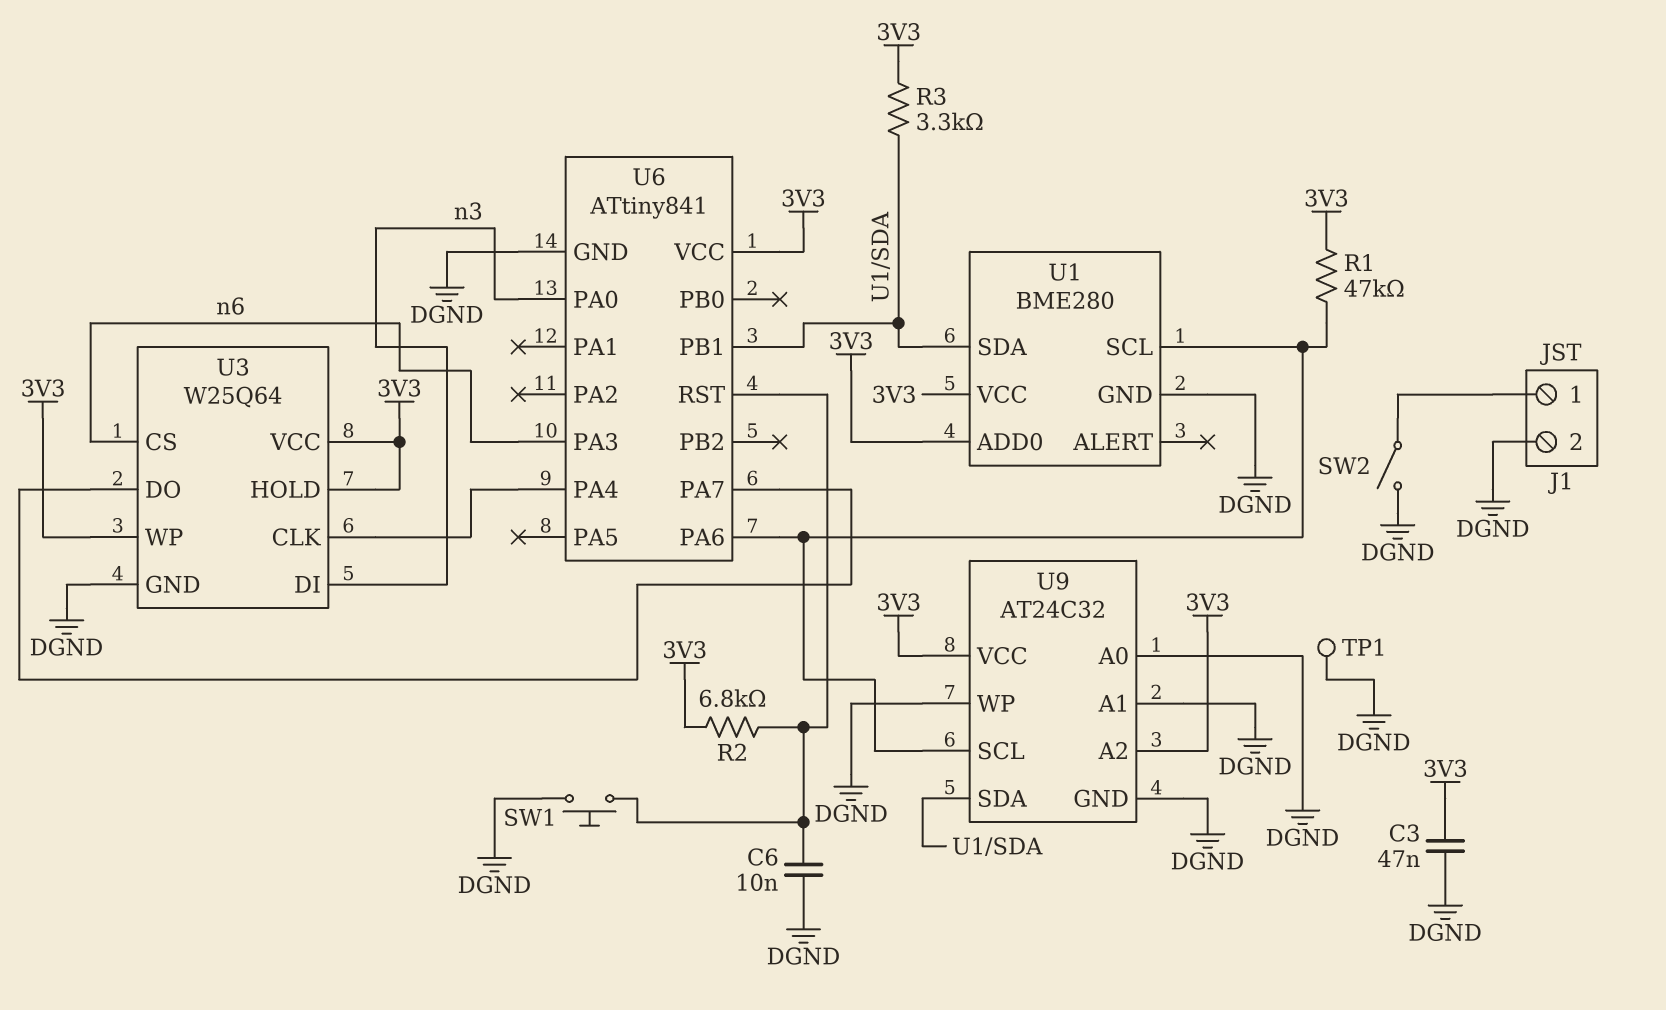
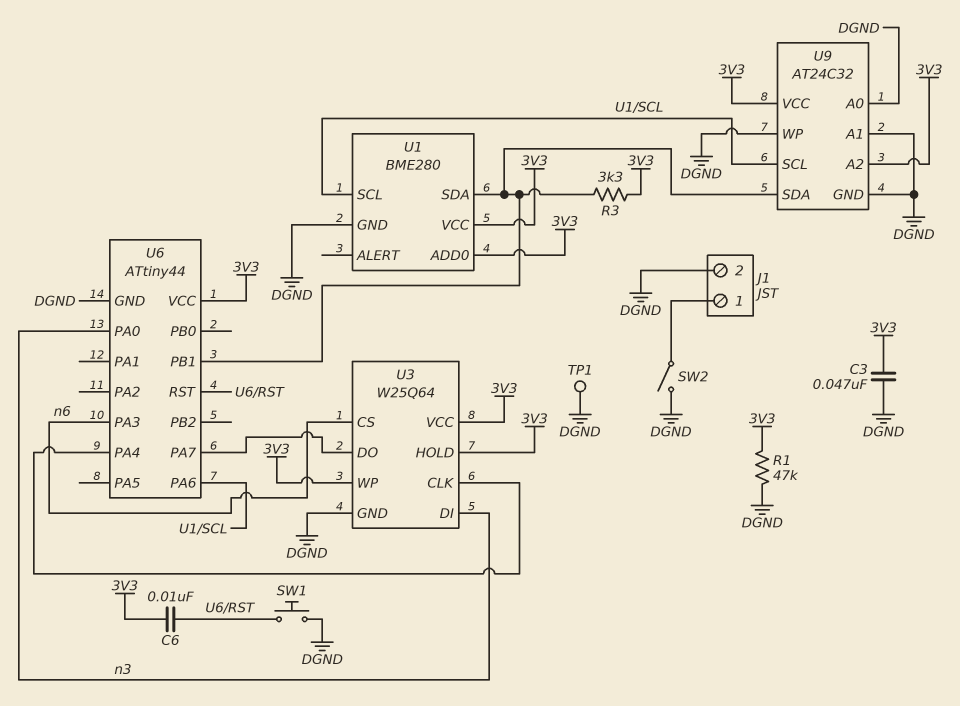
C6: 10nF (DGND, U6/RST) -> 10nF (3V3, U6/RST)
R1: 47k (3V3, U1/SCL) -> 47k (3V3, DGND)
R2: 6.8k (3V3, U6/RST) -> none
U6: ATtiny841 -> ATtiny44

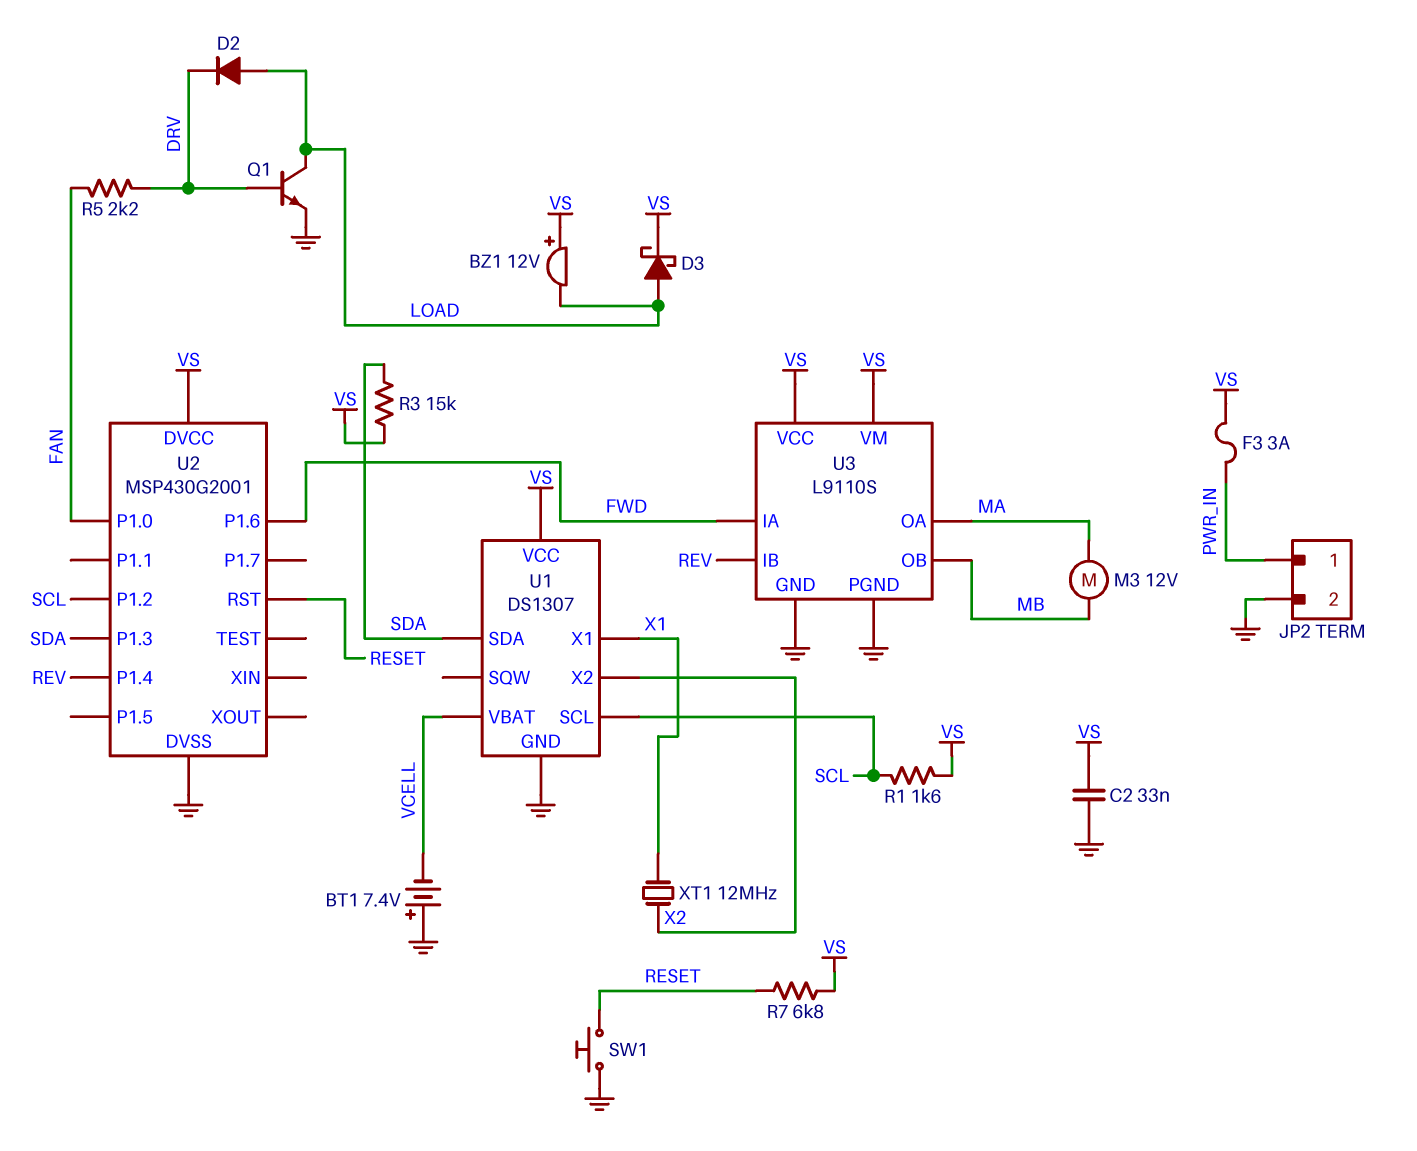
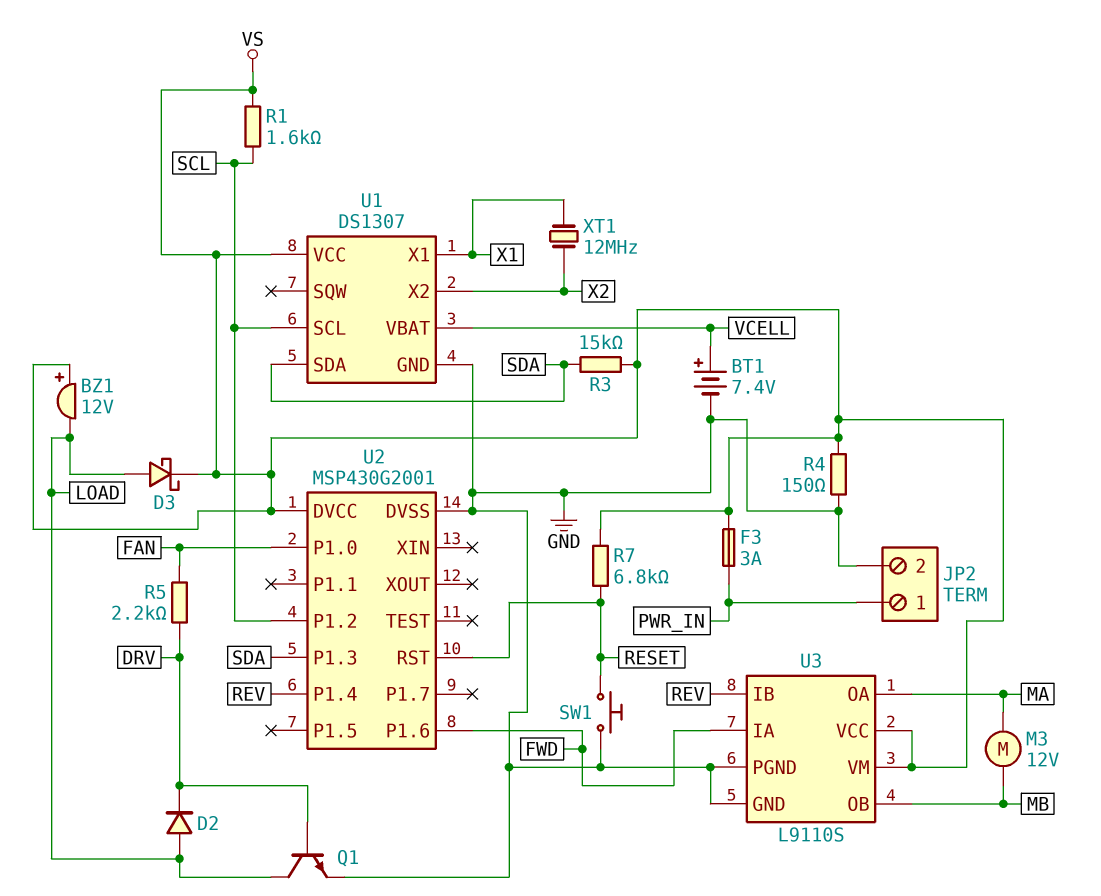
BT1: 7.4V (plus GND, minus VCELL) -> 7.4V (plus VCELL, minus GND)
C2: 33nF (GND, VS) -> none
R4: none -> 150 (GND, VS)

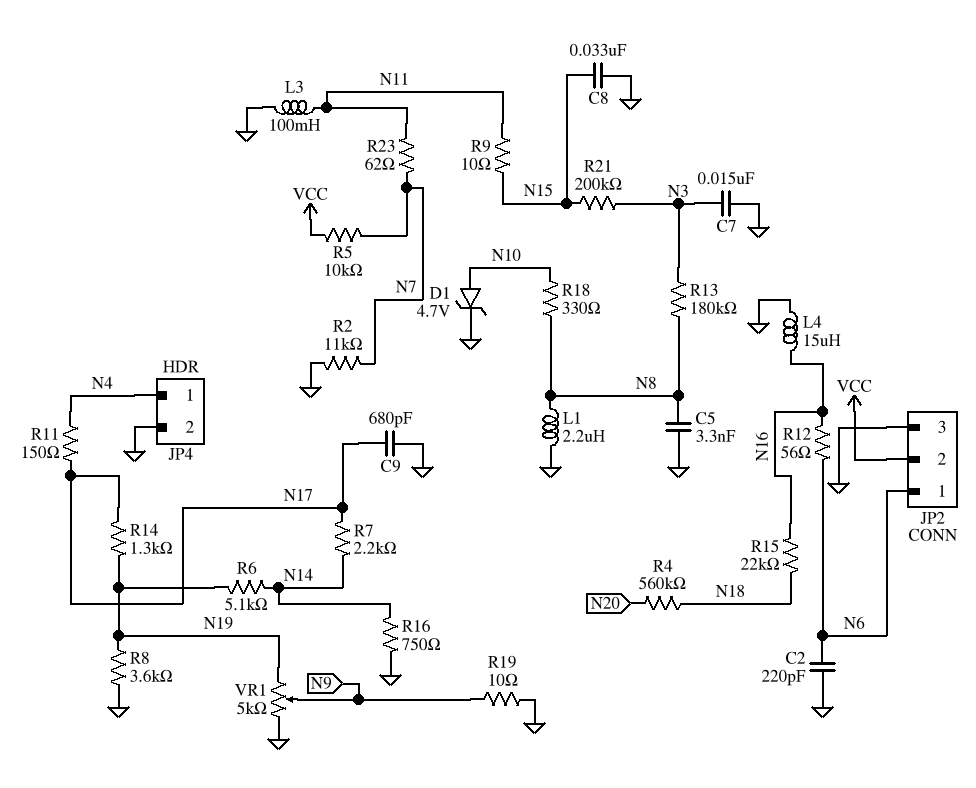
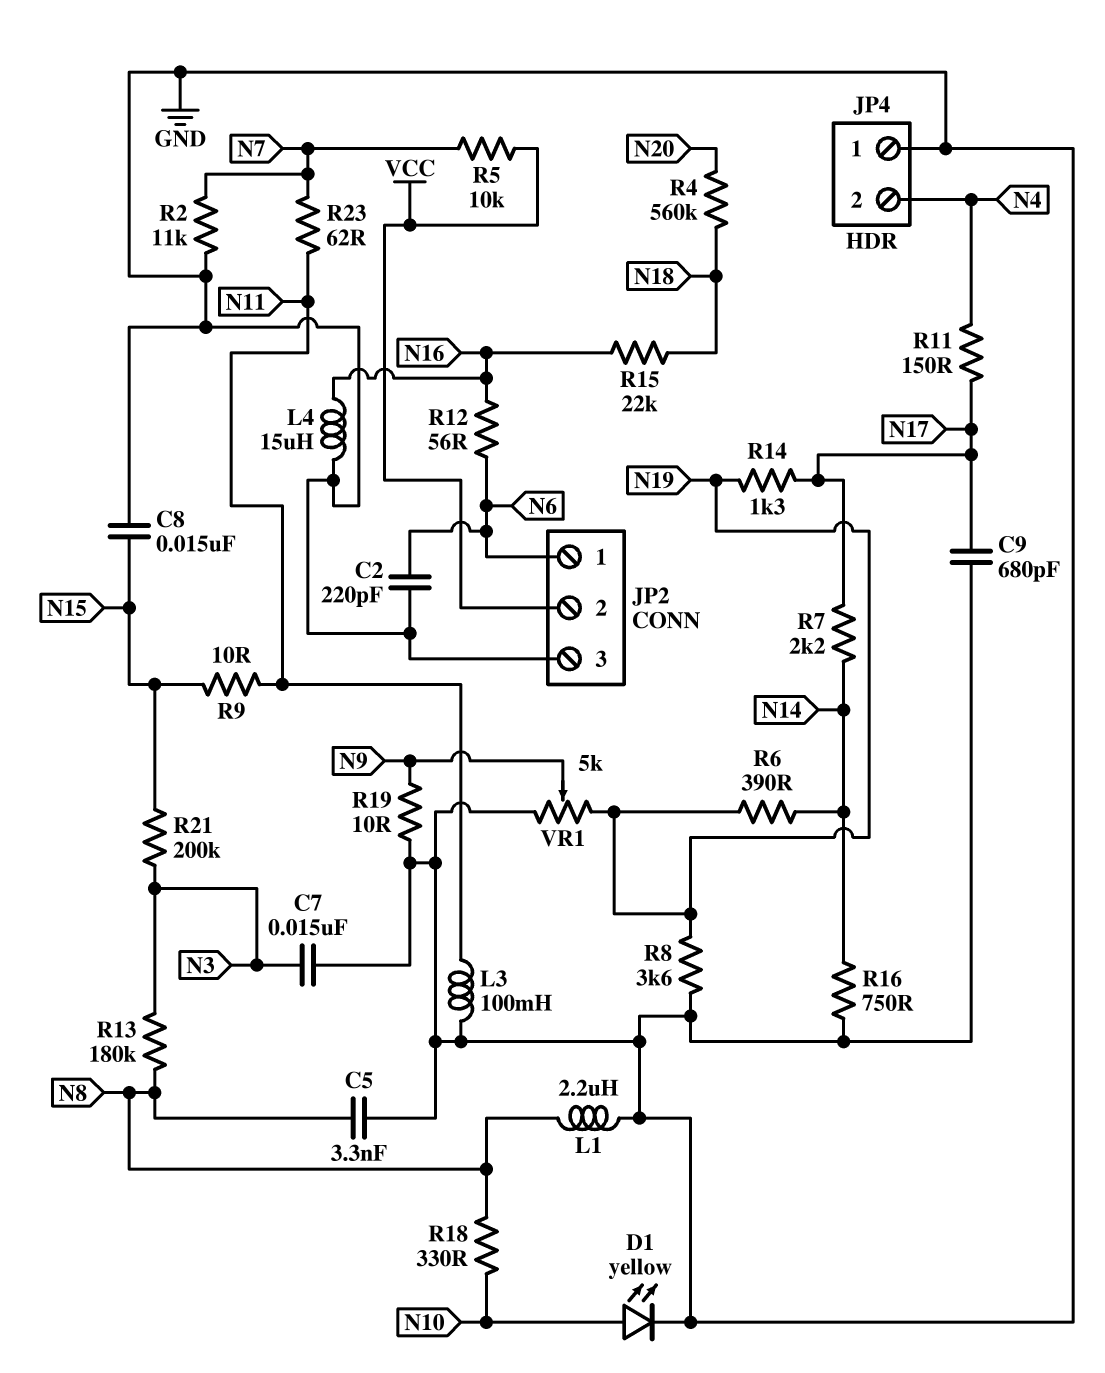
C8: 33nF (GND, N15) -> 15nF (GND, N15)
D1: zener 4.7V (A N10, K GND) -> LED yellow (A N10, K GND)
JP4 pin 1: N4 -> GND
JP4 pin 2: GND -> N4
R6: 5.1k (N14, N19) -> 390 (N14, N19)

——

How to complete this task: Look through the records and count each line that holds "DGND". Write only the total.

Exercise answer: 2